(Shape position tracking data)
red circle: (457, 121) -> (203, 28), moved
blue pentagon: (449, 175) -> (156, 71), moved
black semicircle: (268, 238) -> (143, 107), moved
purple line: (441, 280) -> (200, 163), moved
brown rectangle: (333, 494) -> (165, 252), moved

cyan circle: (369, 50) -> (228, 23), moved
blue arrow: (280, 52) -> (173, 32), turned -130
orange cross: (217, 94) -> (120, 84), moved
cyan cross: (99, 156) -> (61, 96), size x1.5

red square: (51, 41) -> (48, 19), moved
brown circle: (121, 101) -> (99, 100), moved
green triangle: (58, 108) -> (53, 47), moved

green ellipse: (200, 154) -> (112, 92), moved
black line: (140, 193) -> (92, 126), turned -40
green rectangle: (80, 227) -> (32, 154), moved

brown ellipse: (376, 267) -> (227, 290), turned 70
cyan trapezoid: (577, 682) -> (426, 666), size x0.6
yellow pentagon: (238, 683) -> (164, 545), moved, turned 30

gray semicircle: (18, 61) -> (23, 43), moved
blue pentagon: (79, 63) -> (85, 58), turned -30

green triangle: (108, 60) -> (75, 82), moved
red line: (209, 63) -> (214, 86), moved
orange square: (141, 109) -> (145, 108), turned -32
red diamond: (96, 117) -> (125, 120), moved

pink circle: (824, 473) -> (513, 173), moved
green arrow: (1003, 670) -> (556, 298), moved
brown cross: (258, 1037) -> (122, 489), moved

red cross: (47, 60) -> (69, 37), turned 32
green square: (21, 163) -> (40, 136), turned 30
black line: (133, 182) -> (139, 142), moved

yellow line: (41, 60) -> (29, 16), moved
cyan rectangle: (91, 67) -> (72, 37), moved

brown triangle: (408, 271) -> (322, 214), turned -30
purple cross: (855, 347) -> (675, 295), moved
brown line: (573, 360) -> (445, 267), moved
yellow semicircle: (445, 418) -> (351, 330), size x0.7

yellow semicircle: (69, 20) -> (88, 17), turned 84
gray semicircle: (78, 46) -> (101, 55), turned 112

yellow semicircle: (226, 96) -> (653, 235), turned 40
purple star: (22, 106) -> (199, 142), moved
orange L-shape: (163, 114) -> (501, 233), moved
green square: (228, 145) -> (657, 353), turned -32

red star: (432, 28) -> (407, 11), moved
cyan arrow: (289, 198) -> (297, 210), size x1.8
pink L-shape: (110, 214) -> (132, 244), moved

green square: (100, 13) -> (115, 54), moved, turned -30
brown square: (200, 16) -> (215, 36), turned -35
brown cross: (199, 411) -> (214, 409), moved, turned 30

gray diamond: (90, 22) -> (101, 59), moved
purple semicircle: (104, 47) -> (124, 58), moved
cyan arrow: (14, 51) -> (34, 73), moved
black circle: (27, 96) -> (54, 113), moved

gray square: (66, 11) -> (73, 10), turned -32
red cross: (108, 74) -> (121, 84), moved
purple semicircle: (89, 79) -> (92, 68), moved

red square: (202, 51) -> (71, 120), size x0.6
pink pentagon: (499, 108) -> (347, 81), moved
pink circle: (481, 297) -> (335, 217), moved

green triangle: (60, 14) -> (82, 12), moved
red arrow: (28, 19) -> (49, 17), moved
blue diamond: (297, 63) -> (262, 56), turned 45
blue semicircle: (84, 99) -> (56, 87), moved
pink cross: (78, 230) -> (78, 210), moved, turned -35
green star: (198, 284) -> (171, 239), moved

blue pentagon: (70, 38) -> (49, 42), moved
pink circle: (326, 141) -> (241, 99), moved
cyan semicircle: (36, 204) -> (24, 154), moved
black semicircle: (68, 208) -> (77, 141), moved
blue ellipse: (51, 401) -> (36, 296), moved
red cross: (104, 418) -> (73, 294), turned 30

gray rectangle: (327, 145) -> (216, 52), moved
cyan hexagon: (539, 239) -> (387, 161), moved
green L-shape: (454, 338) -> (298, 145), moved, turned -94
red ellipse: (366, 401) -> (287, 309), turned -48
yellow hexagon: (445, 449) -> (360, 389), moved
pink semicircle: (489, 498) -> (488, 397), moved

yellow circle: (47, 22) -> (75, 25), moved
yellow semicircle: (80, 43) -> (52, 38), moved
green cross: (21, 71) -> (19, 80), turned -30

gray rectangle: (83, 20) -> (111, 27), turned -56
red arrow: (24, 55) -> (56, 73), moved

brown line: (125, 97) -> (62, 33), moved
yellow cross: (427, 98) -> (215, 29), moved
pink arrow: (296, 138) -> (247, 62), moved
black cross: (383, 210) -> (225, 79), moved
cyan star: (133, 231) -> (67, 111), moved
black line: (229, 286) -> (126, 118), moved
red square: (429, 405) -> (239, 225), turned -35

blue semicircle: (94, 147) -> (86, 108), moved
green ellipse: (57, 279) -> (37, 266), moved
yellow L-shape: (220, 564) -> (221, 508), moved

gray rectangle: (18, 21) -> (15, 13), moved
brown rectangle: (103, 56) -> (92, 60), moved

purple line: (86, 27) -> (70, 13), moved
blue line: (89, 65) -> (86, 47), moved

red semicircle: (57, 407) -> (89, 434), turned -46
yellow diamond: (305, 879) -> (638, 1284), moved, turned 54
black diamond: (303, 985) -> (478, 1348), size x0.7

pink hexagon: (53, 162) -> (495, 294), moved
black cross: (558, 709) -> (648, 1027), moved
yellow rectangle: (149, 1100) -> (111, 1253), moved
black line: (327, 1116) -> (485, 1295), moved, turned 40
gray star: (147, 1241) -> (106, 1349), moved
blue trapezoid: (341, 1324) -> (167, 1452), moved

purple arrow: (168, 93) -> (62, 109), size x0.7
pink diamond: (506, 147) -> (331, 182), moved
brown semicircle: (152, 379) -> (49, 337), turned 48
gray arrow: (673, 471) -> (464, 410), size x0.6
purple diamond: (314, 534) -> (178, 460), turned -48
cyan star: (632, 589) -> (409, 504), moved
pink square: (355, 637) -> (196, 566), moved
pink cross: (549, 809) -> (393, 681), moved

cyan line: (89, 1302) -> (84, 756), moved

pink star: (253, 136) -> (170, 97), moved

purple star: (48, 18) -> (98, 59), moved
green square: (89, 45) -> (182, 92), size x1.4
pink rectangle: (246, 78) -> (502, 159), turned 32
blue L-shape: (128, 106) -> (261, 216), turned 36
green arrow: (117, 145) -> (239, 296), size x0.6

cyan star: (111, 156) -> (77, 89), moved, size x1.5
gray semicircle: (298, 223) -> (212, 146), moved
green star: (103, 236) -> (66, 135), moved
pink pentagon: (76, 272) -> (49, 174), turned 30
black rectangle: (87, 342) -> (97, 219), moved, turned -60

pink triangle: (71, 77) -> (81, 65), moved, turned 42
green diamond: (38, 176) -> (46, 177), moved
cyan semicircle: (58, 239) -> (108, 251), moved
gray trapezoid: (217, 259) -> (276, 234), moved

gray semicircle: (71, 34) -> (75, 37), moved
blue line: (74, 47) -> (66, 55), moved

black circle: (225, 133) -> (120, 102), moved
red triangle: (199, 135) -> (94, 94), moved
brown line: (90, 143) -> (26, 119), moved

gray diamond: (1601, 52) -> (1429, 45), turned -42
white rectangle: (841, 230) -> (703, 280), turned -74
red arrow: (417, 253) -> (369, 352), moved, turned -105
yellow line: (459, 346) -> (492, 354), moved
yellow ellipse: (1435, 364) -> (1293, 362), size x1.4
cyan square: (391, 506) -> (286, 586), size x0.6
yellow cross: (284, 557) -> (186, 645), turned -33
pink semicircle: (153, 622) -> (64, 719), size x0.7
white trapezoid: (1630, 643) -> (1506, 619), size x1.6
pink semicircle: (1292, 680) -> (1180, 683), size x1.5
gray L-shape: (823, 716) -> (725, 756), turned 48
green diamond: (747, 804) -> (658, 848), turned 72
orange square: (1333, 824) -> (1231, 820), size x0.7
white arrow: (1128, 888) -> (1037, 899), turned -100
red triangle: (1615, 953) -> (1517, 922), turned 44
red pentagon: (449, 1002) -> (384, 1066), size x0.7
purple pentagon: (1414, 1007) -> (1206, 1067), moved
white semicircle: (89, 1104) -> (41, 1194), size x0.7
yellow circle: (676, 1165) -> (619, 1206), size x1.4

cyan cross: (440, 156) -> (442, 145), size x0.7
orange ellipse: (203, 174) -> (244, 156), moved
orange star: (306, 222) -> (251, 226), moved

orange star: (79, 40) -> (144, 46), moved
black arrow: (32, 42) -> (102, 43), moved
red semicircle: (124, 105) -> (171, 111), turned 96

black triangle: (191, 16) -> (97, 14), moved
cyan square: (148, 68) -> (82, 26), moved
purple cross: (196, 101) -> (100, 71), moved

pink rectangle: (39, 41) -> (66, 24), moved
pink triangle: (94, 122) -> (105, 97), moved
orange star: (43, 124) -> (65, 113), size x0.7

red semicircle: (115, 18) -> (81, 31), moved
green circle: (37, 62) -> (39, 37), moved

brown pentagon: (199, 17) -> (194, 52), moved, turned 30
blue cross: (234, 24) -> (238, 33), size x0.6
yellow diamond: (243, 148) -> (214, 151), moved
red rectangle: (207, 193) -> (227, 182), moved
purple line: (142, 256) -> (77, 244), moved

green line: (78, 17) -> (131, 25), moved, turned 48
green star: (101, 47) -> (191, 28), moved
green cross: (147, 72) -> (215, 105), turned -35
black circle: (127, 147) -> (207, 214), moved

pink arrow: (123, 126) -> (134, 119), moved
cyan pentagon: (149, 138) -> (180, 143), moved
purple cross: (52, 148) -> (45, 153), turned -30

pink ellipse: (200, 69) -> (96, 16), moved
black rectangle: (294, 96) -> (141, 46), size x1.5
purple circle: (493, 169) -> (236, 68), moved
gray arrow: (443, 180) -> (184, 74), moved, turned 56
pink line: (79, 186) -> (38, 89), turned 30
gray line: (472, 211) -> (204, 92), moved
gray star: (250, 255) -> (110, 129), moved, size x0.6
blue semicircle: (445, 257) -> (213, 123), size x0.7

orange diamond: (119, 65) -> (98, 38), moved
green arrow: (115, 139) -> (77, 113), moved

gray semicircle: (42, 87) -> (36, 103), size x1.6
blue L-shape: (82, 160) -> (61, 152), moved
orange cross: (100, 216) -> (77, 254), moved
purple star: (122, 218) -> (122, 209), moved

YOUR GOAL
Write out, without alteration, the line that contains "green cross: (147, 72)" and all subsequent lines down to the end of the data above.

SOLUTION TO THIS EXERCISE
green cross: (147, 72) -> (215, 105), turned -35
black circle: (127, 147) -> (207, 214), moved

pink arrow: (123, 126) -> (134, 119), moved
cyan pentagon: (149, 138) -> (180, 143), moved
purple cross: (52, 148) -> (45, 153), turned -30

pink ellipse: (200, 69) -> (96, 16), moved
black rectangle: (294, 96) -> (141, 46), size x1.5
purple circle: (493, 169) -> (236, 68), moved
gray arrow: (443, 180) -> (184, 74), moved, turned 56
pink line: (79, 186) -> (38, 89), turned 30
gray line: (472, 211) -> (204, 92), moved
gray star: (250, 255) -> (110, 129), moved, size x0.6
blue semicircle: (445, 257) -> (213, 123), size x0.7

orange diamond: (119, 65) -> (98, 38), moved
green arrow: (115, 139) -> (77, 113), moved

gray semicircle: (42, 87) -> (36, 103), size x1.6
blue L-shape: (82, 160) -> (61, 152), moved
orange cross: (100, 216) -> (77, 254), moved
purple star: (122, 218) -> (122, 209), moved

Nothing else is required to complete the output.